What you should do –
Reproduce the entries below exactly, but only from the line containing "camera: 95 degrees right, 0 degrees up" to the line containing "moved | Schraubenzieher/braun", inclusive.

[Information provided — start]

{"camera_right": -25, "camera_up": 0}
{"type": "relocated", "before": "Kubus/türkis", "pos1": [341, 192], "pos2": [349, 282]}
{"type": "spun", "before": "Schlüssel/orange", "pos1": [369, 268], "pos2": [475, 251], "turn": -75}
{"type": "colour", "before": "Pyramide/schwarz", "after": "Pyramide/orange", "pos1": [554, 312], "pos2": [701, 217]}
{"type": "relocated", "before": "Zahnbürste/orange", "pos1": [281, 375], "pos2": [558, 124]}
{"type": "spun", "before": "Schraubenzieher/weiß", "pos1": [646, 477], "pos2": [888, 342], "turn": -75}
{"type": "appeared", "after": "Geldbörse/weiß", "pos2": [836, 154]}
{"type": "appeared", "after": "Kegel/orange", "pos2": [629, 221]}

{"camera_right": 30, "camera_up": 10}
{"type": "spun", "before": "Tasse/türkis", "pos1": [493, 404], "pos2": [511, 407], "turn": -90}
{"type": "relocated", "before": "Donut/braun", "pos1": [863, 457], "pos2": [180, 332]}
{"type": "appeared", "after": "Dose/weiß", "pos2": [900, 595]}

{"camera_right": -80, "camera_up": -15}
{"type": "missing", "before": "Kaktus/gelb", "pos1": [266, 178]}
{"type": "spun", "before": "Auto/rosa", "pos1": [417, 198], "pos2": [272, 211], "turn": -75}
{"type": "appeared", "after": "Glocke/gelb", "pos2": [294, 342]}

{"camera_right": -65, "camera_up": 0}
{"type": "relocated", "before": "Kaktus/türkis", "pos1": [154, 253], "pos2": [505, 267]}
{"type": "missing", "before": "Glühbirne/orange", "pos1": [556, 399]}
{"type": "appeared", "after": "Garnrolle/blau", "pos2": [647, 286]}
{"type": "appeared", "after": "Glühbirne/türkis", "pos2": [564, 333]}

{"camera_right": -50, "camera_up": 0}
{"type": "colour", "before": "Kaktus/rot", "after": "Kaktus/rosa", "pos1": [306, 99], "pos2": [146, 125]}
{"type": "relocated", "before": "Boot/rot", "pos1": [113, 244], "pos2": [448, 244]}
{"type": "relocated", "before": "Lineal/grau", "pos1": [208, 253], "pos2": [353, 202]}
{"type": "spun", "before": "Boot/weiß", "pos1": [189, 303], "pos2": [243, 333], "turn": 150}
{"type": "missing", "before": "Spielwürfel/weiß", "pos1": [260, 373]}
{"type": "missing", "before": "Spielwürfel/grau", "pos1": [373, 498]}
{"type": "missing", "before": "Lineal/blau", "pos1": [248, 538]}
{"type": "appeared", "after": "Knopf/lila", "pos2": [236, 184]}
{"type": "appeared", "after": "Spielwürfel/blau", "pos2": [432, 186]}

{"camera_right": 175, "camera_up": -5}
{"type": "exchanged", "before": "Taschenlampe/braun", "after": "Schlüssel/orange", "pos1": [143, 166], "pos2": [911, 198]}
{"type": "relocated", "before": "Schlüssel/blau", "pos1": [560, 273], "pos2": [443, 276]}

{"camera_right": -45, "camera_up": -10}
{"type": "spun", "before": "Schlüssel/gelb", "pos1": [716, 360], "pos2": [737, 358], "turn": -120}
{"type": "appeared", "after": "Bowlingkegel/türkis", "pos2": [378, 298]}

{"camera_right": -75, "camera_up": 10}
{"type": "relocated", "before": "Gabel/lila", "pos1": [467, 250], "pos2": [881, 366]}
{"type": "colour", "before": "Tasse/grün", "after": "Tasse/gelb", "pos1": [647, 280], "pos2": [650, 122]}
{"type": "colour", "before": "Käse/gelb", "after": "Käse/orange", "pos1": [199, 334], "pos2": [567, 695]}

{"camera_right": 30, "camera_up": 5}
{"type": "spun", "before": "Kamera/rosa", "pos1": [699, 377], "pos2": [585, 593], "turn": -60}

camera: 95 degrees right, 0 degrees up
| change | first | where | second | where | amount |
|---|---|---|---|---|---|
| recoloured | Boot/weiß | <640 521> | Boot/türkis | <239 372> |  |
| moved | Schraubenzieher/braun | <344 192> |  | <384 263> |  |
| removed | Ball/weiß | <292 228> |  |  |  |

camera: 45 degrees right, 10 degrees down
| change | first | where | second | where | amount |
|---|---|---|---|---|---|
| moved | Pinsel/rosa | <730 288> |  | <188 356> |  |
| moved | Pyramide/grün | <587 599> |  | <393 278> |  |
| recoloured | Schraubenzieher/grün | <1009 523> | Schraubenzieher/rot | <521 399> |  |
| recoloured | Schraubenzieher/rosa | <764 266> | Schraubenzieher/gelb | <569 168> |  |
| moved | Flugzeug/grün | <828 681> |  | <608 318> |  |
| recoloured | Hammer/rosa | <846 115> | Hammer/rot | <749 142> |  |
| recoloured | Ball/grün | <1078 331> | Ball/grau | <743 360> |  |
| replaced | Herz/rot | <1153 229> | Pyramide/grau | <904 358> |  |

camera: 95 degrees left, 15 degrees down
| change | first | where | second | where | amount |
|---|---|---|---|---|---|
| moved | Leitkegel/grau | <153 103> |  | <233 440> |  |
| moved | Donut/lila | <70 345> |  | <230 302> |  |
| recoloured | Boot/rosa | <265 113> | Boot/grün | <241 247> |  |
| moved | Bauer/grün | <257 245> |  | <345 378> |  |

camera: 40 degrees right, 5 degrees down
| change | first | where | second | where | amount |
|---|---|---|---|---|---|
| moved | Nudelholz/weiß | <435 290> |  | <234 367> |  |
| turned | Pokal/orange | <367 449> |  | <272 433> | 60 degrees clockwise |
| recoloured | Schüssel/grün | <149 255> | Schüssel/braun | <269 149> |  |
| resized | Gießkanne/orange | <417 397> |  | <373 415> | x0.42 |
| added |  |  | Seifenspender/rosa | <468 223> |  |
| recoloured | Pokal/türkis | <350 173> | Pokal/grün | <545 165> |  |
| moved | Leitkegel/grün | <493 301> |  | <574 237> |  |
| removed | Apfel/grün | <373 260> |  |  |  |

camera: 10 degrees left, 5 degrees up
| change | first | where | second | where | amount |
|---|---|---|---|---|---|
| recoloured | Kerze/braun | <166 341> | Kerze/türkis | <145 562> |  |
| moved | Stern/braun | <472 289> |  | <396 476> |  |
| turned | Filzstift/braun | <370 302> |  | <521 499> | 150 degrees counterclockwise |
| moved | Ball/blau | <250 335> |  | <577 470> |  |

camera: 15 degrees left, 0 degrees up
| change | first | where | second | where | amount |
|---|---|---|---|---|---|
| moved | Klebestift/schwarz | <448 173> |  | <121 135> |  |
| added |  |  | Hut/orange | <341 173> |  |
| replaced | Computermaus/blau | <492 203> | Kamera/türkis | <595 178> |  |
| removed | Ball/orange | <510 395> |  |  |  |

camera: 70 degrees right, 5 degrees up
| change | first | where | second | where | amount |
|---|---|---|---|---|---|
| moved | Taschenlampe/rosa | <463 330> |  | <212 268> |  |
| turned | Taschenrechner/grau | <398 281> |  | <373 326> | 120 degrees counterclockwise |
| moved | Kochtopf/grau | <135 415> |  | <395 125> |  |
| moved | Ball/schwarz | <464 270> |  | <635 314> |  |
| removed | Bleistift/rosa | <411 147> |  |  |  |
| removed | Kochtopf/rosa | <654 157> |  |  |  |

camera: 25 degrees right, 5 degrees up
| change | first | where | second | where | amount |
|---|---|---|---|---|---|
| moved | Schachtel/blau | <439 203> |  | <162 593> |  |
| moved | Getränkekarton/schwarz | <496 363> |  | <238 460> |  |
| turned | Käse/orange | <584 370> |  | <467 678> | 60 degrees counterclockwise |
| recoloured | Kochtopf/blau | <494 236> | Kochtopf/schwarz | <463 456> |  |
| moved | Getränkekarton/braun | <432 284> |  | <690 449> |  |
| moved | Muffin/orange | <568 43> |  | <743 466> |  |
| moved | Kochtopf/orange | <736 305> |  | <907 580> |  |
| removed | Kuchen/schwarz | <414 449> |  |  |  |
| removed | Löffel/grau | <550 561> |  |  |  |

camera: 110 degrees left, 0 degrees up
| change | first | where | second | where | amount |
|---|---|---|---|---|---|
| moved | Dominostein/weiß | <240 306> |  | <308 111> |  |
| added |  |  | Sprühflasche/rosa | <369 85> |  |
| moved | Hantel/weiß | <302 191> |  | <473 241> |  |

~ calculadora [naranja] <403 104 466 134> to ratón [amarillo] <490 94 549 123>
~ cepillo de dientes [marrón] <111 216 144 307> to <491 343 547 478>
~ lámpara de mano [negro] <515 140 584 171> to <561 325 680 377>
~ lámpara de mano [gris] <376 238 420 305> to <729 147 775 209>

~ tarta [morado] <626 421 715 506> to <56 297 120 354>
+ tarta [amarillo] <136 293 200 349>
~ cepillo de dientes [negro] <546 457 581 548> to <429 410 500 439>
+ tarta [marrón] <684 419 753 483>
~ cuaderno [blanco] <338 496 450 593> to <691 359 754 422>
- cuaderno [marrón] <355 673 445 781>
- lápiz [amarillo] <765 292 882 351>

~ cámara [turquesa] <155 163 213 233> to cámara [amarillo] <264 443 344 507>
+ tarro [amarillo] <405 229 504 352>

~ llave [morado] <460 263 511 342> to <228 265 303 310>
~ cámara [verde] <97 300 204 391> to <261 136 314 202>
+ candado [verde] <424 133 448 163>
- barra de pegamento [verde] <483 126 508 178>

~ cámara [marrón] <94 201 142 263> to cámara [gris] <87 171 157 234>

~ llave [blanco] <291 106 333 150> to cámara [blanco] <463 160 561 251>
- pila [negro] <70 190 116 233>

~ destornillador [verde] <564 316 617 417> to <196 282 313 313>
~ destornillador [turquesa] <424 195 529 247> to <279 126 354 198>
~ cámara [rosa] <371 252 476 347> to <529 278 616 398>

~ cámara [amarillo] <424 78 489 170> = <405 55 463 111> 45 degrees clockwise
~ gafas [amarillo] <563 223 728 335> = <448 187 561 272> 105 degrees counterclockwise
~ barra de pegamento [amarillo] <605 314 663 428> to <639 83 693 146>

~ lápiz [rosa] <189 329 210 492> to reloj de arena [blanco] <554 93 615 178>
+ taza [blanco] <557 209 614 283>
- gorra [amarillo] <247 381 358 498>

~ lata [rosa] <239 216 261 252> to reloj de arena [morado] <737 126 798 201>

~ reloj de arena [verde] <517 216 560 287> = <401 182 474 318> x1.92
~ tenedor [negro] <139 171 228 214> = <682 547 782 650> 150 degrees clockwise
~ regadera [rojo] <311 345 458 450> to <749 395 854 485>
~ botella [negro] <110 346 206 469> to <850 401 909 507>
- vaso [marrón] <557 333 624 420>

[Information provided — finish]

Answer to this problem –
camera: 95 degrees right, 0 degrees up
| change | first | where | second | where | amount |
|---|---|---|---|---|---|
| recoloured | Boot/weiß | <640 521> | Boot/türkis | <239 372> |  |
| moved | Schraubenzieher/braun | <344 192> |  | <384 263> |  |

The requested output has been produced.